• [Source material]
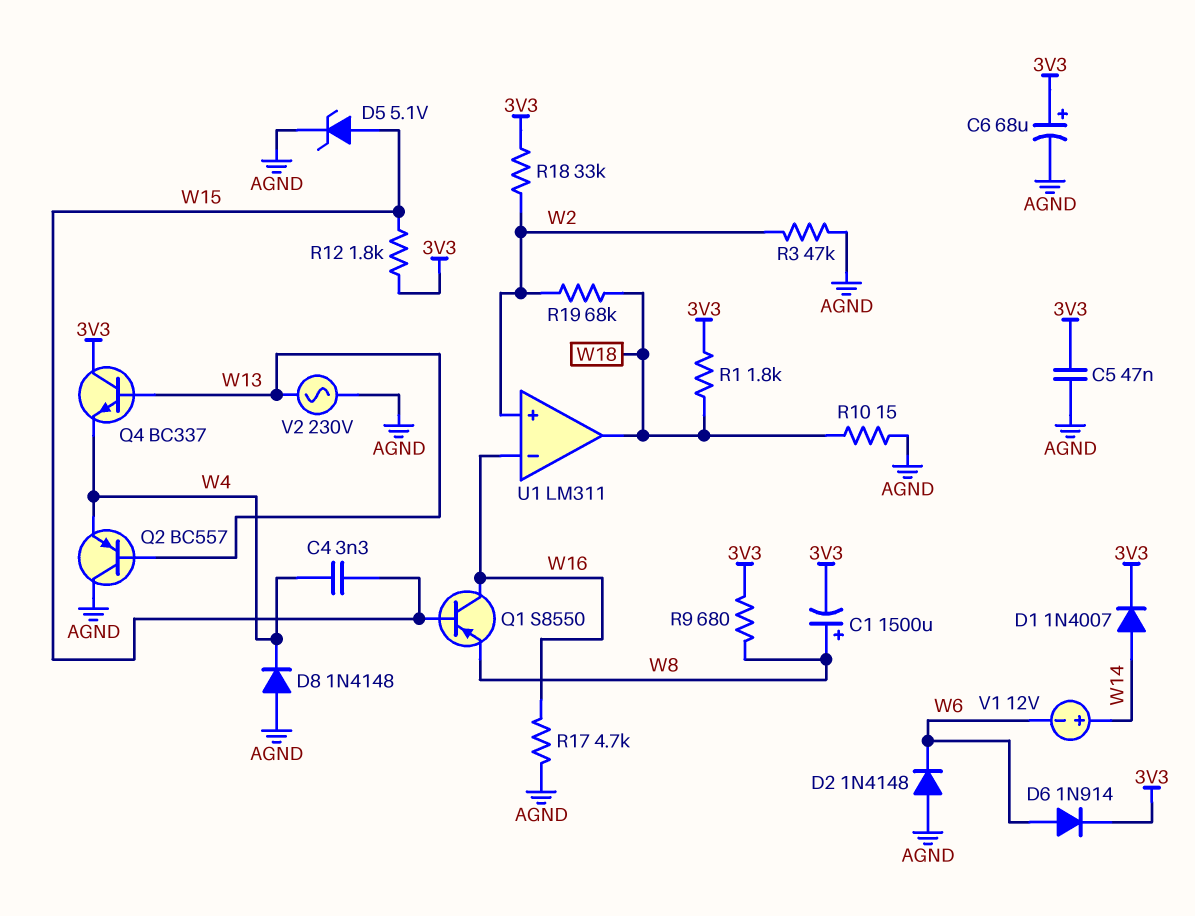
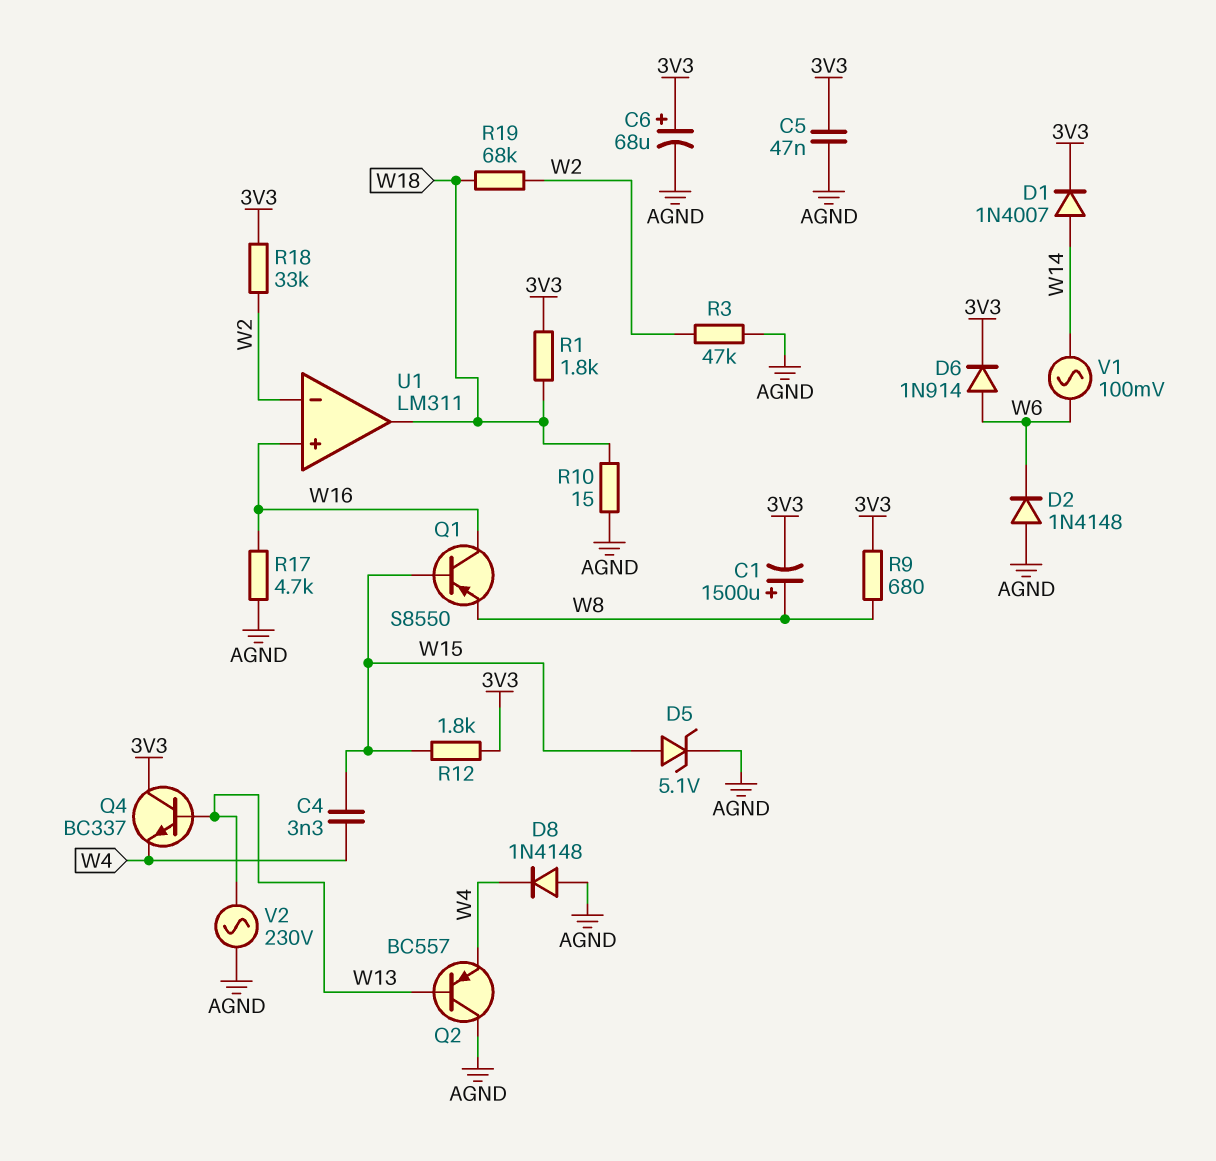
U1 pin in+: W2 -> W16
U1 pin in-: W16 -> W2
V1: 12V (plus W14, minus W6) -> AC 100mV (W6, W14)

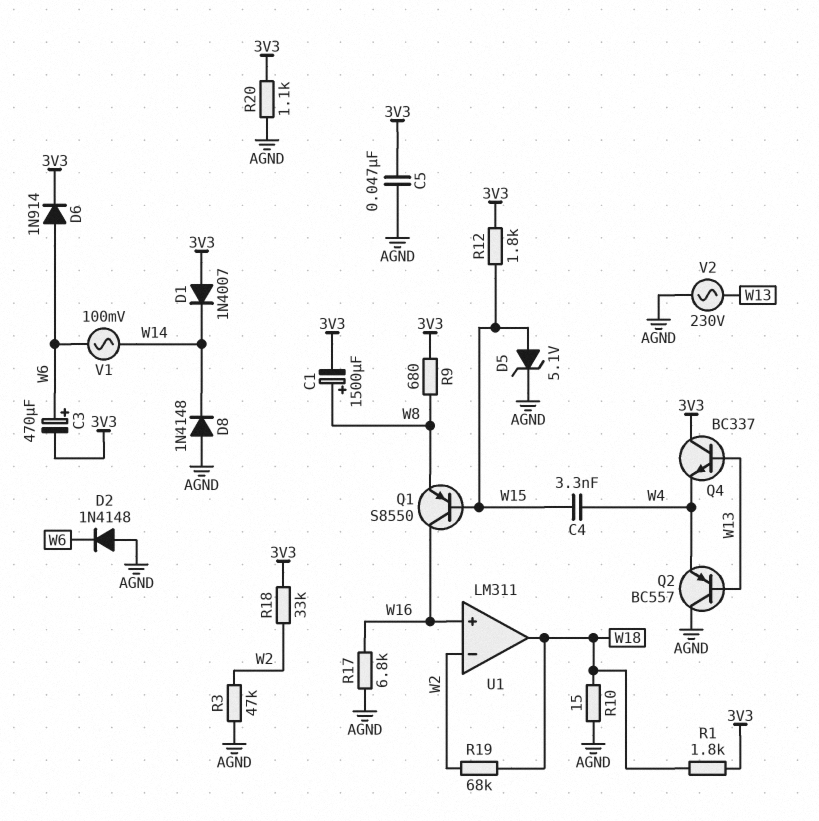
C3: none -> 470uF (plus W6, minus 3V3)
C6: 68uF (plus 3V3, minus AGND) -> none
D1: diode 1N4007 (A W14, K 3V3) -> diode 1N4007 (A 3V3, K W14)
D8: diode 1N4148 (A AGND, K W4) -> diode 1N4148 (A AGND, K W14)
R17: 4.7k (AGND, W16) -> 6.8k (AGND, W16)
R20: none -> 1.1k (3V3, AGND)

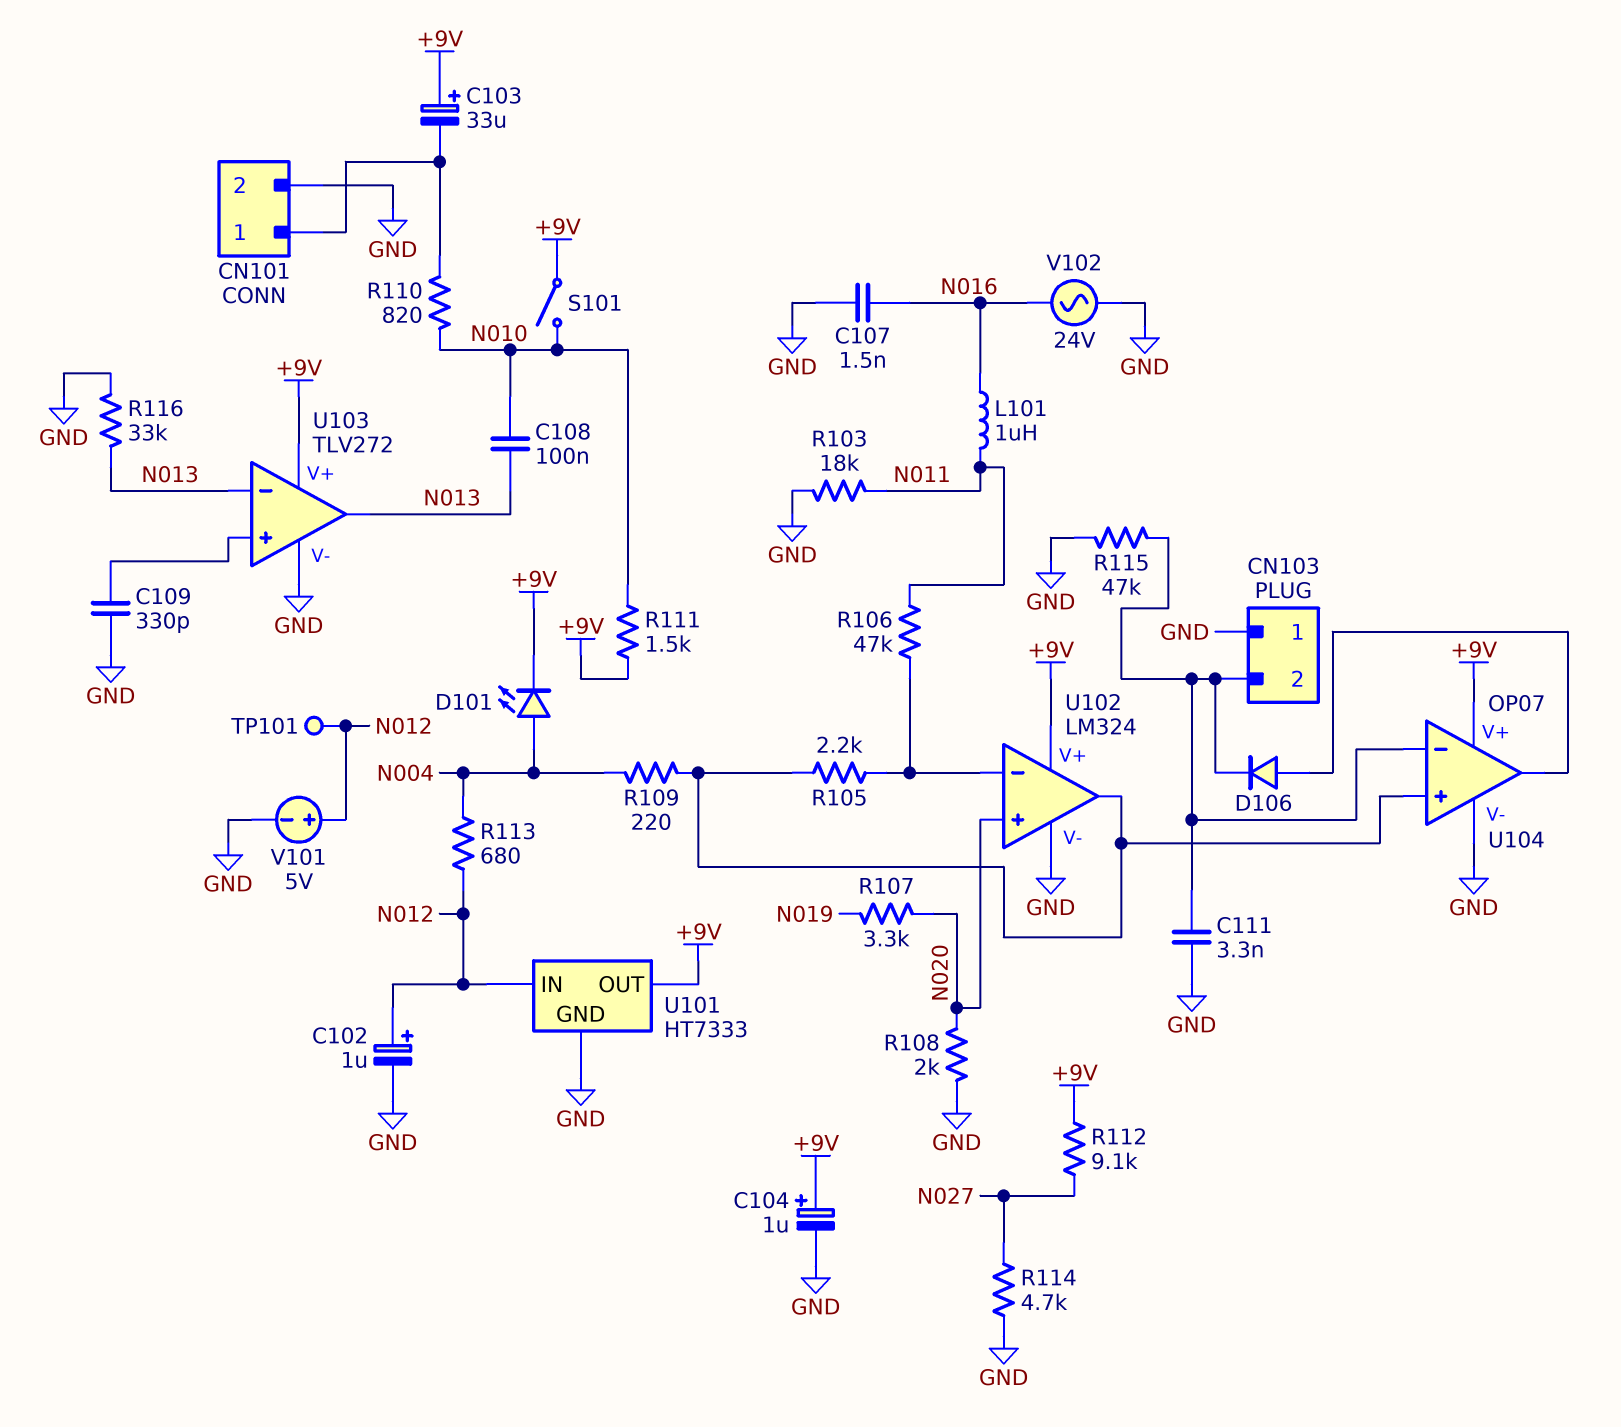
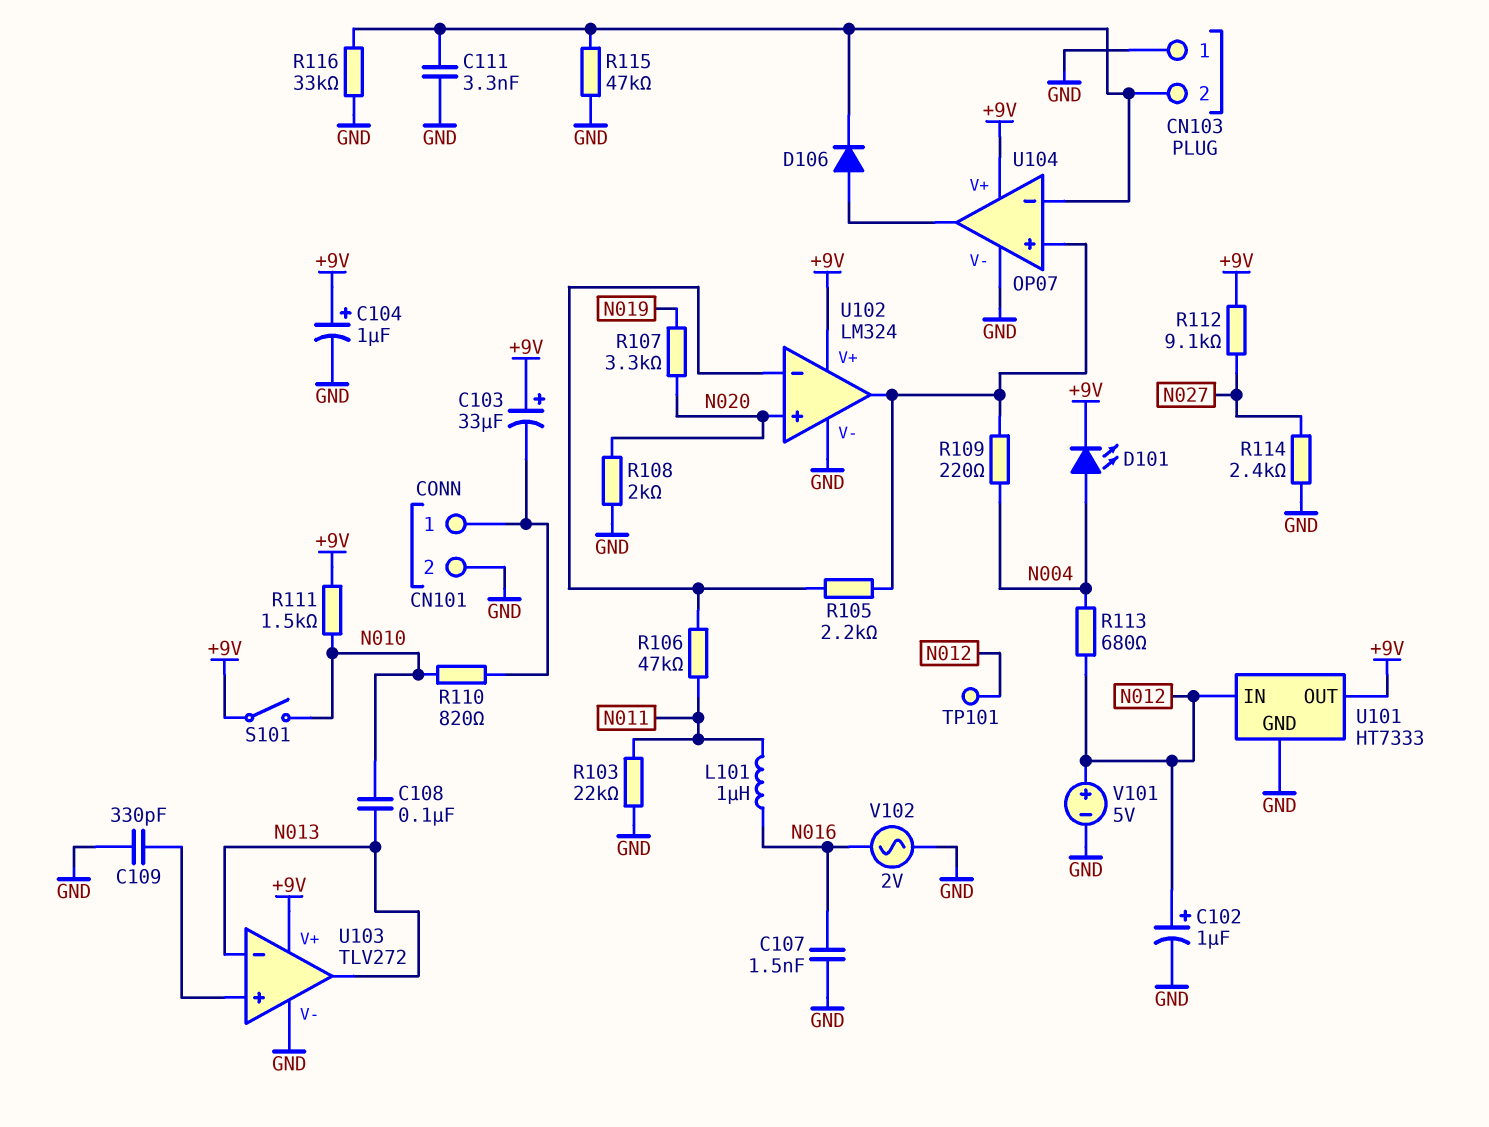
R103: 18k (GND, N011) -> 22k (GND, N011)
R114: 4.7k (GND, N027) -> 2.4k (GND, N027)
R116: 33k (GND, N013) -> 33k (CN103/2, GND)
V102: AC 24V (GND, N016) -> AC 2V (GND, N016)

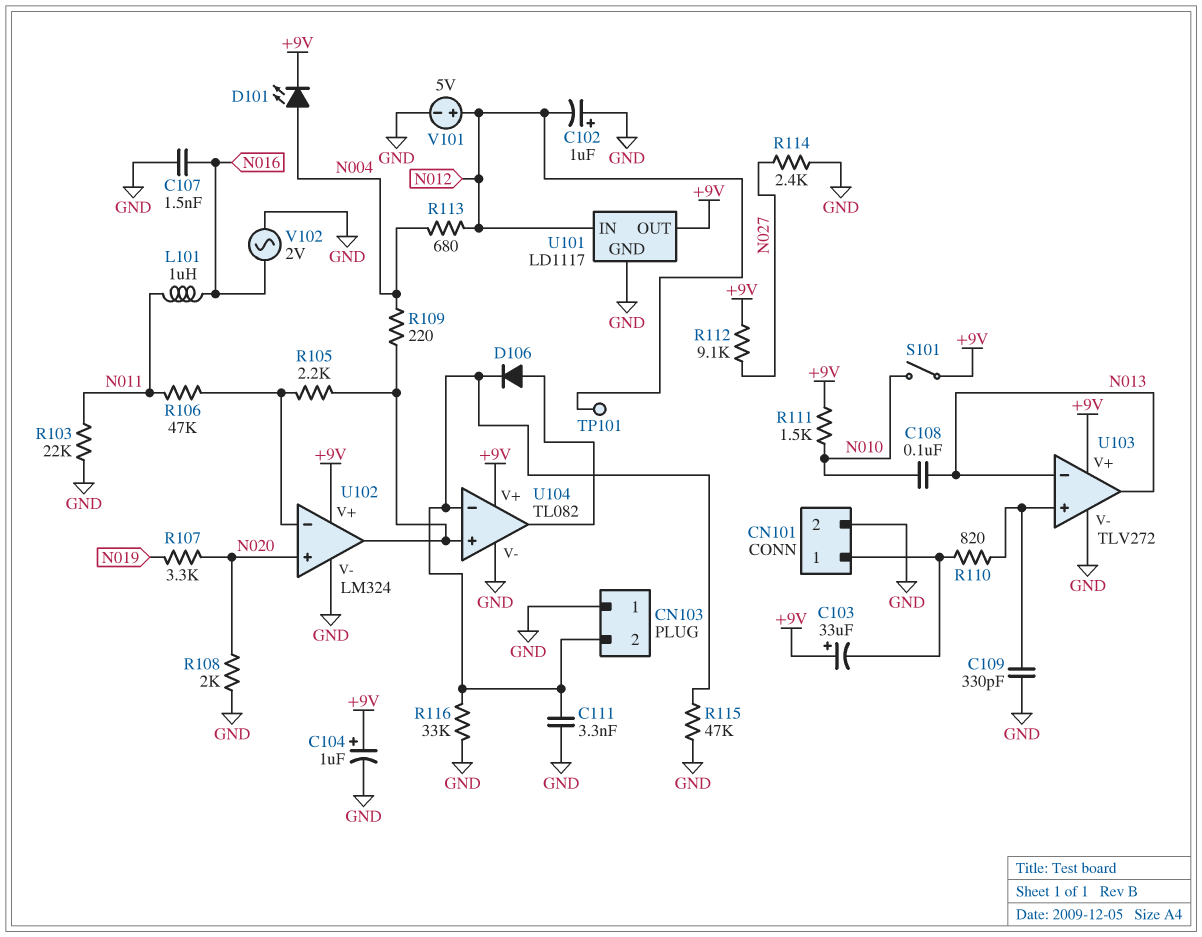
C102: 1uF (plus N012, minus GND) -> 1uF (plus GND, minus N012)
R110: 820 (CN101/1, N010) -> 820 (CN101/1, U103/in+)
U101: HT7333 -> LD1117
U104: OP07 -> TL082

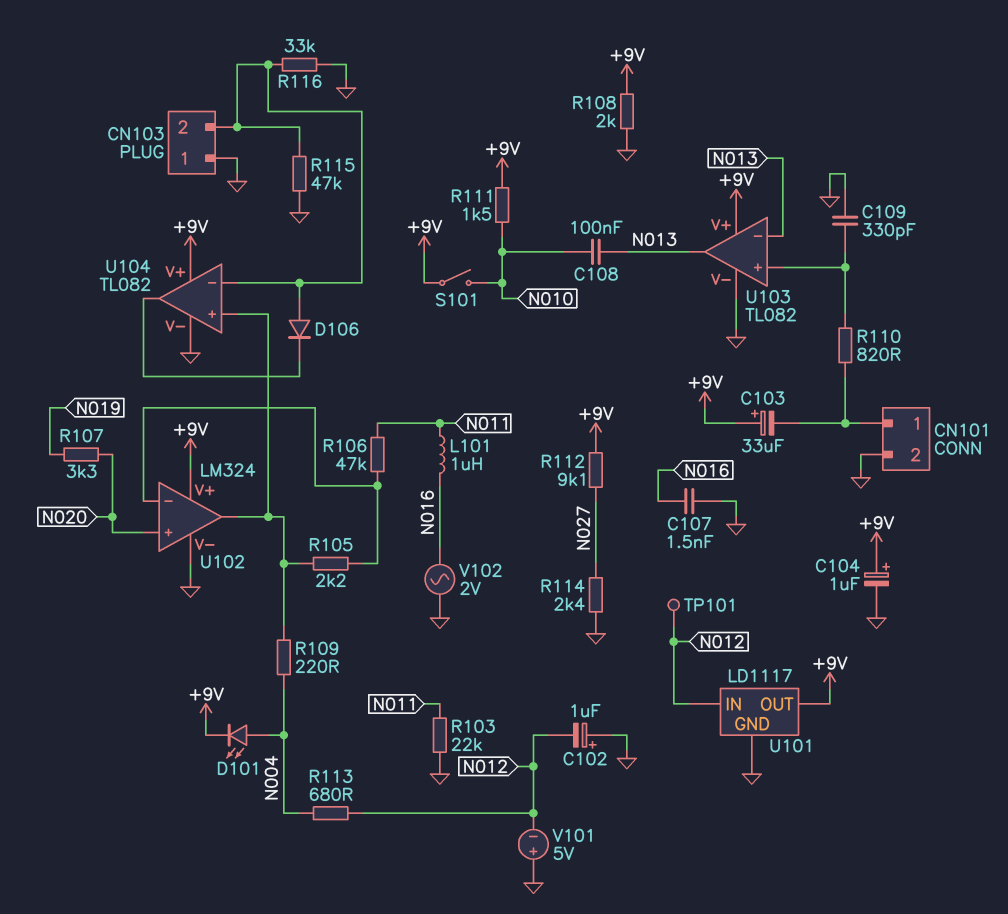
C111: 3.3nF (CN103/2, GND) -> none
D106: diode (A U104/out, K CN103/2) -> diode (A CN103/2, K U104/out)
R108: 2k (GND, N020) -> 2k (+9V, GND)
U103: TLV272 -> TL082
V101: 5V (plus N012, minus GND) -> 5V (plus GND, minus N012)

• [Task objective] Begin with the line that holds "R108: 2k (GND, N020) -> 2k (+9V, GND)" and write out each line from there to the end of the material, exactly as it stands. Include nothing else.

• [Response area]
R108: 2k (GND, N020) -> 2k (+9V, GND)
U103: TLV272 -> TL082
V101: 5V (plus N012, minus GND) -> 5V (plus GND, minus N012)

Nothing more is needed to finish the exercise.